▶ _What is expected_
Reproduce every one of the records below word for word, without changing anything.

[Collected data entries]

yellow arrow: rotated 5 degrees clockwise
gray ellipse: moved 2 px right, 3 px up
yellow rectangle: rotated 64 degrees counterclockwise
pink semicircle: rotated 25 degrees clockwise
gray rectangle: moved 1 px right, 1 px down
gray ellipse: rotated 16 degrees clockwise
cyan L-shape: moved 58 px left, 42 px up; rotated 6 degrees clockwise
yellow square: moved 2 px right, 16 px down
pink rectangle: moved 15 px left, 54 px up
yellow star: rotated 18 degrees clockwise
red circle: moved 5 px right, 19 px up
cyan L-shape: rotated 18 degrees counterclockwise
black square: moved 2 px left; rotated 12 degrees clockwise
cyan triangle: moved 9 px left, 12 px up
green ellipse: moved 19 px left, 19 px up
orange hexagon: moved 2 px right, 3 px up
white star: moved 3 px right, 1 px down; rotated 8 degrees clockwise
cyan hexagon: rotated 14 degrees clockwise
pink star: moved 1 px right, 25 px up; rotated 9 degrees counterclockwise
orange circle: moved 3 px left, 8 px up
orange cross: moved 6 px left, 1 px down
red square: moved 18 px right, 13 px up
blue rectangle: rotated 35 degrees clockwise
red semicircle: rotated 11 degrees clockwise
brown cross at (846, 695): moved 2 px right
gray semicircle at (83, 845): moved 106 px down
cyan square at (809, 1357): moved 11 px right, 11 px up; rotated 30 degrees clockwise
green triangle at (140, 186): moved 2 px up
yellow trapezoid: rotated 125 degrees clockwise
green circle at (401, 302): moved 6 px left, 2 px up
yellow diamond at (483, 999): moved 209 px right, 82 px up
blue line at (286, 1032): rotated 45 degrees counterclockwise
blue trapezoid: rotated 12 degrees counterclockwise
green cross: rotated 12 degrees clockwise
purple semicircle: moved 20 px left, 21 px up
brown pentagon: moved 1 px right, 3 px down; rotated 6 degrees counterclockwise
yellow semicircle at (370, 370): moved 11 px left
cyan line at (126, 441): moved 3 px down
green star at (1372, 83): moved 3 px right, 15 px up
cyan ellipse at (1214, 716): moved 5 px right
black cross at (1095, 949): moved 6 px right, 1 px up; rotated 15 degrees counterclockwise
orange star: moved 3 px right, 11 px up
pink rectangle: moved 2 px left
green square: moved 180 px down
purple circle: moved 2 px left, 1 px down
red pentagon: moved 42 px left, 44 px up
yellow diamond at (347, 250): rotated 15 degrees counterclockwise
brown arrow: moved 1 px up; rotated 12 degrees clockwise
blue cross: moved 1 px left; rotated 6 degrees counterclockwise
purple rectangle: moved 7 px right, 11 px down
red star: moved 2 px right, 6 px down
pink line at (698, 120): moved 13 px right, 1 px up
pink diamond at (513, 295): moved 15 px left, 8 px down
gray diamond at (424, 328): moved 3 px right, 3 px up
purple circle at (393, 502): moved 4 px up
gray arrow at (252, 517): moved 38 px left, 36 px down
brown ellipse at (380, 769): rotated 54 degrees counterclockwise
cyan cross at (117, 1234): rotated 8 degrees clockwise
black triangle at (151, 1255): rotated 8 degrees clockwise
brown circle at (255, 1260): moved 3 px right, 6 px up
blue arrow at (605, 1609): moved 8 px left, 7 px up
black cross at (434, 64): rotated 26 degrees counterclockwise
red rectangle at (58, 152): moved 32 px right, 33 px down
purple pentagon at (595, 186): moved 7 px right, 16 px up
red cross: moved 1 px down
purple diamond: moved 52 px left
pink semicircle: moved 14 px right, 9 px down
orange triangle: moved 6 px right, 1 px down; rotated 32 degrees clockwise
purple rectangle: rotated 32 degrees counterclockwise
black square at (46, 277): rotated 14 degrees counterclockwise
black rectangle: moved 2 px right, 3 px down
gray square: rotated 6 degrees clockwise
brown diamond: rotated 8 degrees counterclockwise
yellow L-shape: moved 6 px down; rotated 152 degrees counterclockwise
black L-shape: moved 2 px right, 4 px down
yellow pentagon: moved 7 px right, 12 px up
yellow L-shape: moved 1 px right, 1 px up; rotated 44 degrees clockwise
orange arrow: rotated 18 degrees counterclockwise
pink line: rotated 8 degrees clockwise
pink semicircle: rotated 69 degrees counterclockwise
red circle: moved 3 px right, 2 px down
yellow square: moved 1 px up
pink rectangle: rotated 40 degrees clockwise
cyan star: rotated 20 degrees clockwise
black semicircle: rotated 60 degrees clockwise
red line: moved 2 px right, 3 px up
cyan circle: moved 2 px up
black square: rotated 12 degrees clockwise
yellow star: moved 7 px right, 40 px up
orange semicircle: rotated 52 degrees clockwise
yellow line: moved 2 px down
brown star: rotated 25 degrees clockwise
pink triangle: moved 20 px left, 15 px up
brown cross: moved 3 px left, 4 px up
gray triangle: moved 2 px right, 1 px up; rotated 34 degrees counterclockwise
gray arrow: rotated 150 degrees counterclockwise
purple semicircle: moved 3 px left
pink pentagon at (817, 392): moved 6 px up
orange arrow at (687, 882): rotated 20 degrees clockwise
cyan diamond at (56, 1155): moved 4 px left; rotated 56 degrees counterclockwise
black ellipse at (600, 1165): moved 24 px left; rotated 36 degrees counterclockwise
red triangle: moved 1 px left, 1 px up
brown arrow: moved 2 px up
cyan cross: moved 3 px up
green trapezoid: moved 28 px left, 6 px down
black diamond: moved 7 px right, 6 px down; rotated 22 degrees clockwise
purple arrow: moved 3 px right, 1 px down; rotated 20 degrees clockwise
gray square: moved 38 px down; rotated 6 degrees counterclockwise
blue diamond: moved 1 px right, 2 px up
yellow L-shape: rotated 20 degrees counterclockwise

▶ _Problem solution_
yellow arrow: rotated 5 degrees clockwise
gray ellipse: moved 2 px right, 3 px up
yellow rectangle: rotated 64 degrees counterclockwise
pink semicircle: rotated 25 degrees clockwise
gray rectangle: moved 1 px right, 1 px down
gray ellipse: rotated 16 degrees clockwise
cyan L-shape: moved 58 px left, 42 px up; rotated 6 degrees clockwise
yellow square: moved 2 px right, 16 px down
pink rectangle: moved 15 px left, 54 px up
yellow star: rotated 18 degrees clockwise
red circle: moved 5 px right, 19 px up
cyan L-shape: rotated 18 degrees counterclockwise
black square: moved 2 px left; rotated 12 degrees clockwise
cyan triangle: moved 9 px left, 12 px up
green ellipse: moved 19 px left, 19 px up
orange hexagon: moved 2 px right, 3 px up
white star: moved 3 px right, 1 px down; rotated 8 degrees clockwise
cyan hexagon: rotated 14 degrees clockwise
pink star: moved 1 px right, 25 px up; rotated 9 degrees counterclockwise
orange circle: moved 3 px left, 8 px up
orange cross: moved 6 px left, 1 px down
red square: moved 18 px right, 13 px up
blue rectangle: rotated 35 degrees clockwise
red semicircle: rotated 11 degrees clockwise
brown cross at (846, 695): moved 2 px right
gray semicircle at (83, 845): moved 106 px down
cyan square at (809, 1357): moved 11 px right, 11 px up; rotated 30 degrees clockwise
green triangle at (140, 186): moved 2 px up
yellow trapezoid: rotated 125 degrees clockwise
green circle at (401, 302): moved 6 px left, 2 px up
yellow diamond at (483, 999): moved 209 px right, 82 px up
blue line at (286, 1032): rotated 45 degrees counterclockwise
blue trapezoid: rotated 12 degrees counterclockwise
green cross: rotated 12 degrees clockwise
purple semicircle: moved 20 px left, 21 px up
brown pentagon: moved 1 px right, 3 px down; rotated 6 degrees counterclockwise
yellow semicircle at (370, 370): moved 11 px left
cyan line at (126, 441): moved 3 px down
green star at (1372, 83): moved 3 px right, 15 px up
cyan ellipse at (1214, 716): moved 5 px right
black cross at (1095, 949): moved 6 px right, 1 px up; rotated 15 degrees counterclockwise
orange star: moved 3 px right, 11 px up
pink rectangle: moved 2 px left
green square: moved 180 px down
purple circle: moved 2 px left, 1 px down
red pentagon: moved 42 px left, 44 px up
yellow diamond at (347, 250): rotated 15 degrees counterclockwise
brown arrow: moved 1 px up; rotated 12 degrees clockwise
blue cross: moved 1 px left; rotated 6 degrees counterclockwise
purple rectangle: moved 7 px right, 11 px down
red star: moved 2 px right, 6 px down
pink line at (698, 120): moved 13 px right, 1 px up
pink diamond at (513, 295): moved 15 px left, 8 px down
gray diamond at (424, 328): moved 3 px right, 3 px up
purple circle at (393, 502): moved 4 px up
gray arrow at (252, 517): moved 38 px left, 36 px down
brown ellipse at (380, 769): rotated 54 degrees counterclockwise
cyan cross at (117, 1234): rotated 8 degrees clockwise
black triangle at (151, 1255): rotated 8 degrees clockwise
brown circle at (255, 1260): moved 3 px right, 6 px up
blue arrow at (605, 1609): moved 8 px left, 7 px up
black cross at (434, 64): rotated 26 degrees counterclockwise
red rectangle at (58, 152): moved 32 px right, 33 px down
purple pentagon at (595, 186): moved 7 px right, 16 px up
red cross: moved 1 px down
purple diamond: moved 52 px left
pink semicircle: moved 14 px right, 9 px down
orange triangle: moved 6 px right, 1 px down; rotated 32 degrees clockwise
purple rectangle: rotated 32 degrees counterclockwise
black square at (46, 277): rotated 14 degrees counterclockwise
black rectangle: moved 2 px right, 3 px down
gray square: rotated 6 degrees clockwise
brown diamond: rotated 8 degrees counterclockwise
yellow L-shape: moved 6 px down; rotated 152 degrees counterclockwise
black L-shape: moved 2 px right, 4 px down
yellow pentagon: moved 7 px right, 12 px up
yellow L-shape: moved 1 px right, 1 px up; rotated 44 degrees clockwise
orange arrow: rotated 18 degrees counterclockwise
pink line: rotated 8 degrees clockwise
pink semicircle: rotated 69 degrees counterclockwise
red circle: moved 3 px right, 2 px down
yellow square: moved 1 px up
pink rectangle: rotated 40 degrees clockwise
cyan star: rotated 20 degrees clockwise
black semicircle: rotated 60 degrees clockwise
red line: moved 2 px right, 3 px up
cyan circle: moved 2 px up
black square: rotated 12 degrees clockwise
yellow star: moved 7 px right, 40 px up
orange semicircle: rotated 52 degrees clockwise
yellow line: moved 2 px down
brown star: rotated 25 degrees clockwise
pink triangle: moved 20 px left, 15 px up
brown cross: moved 3 px left, 4 px up
gray triangle: moved 2 px right, 1 px up; rotated 34 degrees counterclockwise
gray arrow: rotated 150 degrees counterclockwise
purple semicircle: moved 3 px left
pink pentagon at (817, 392): moved 6 px up
orange arrow at (687, 882): rotated 20 degrees clockwise
cyan diamond at (56, 1155): moved 4 px left; rotated 56 degrees counterclockwise
black ellipse at (600, 1165): moved 24 px left; rotated 36 degrees counterclockwise
red triangle: moved 1 px left, 1 px up
brown arrow: moved 2 px up
cyan cross: moved 3 px up
green trapezoid: moved 28 px left, 6 px down
black diamond: moved 7 px right, 6 px down; rotated 22 degrees clockwise
purple arrow: moved 3 px right, 1 px down; rotated 20 degrees clockwise
gray square: moved 38 px down; rotated 6 degrees counterclockwise
blue diamond: moved 1 px right, 2 px up
yellow L-shape: rotated 20 degrees counterclockwise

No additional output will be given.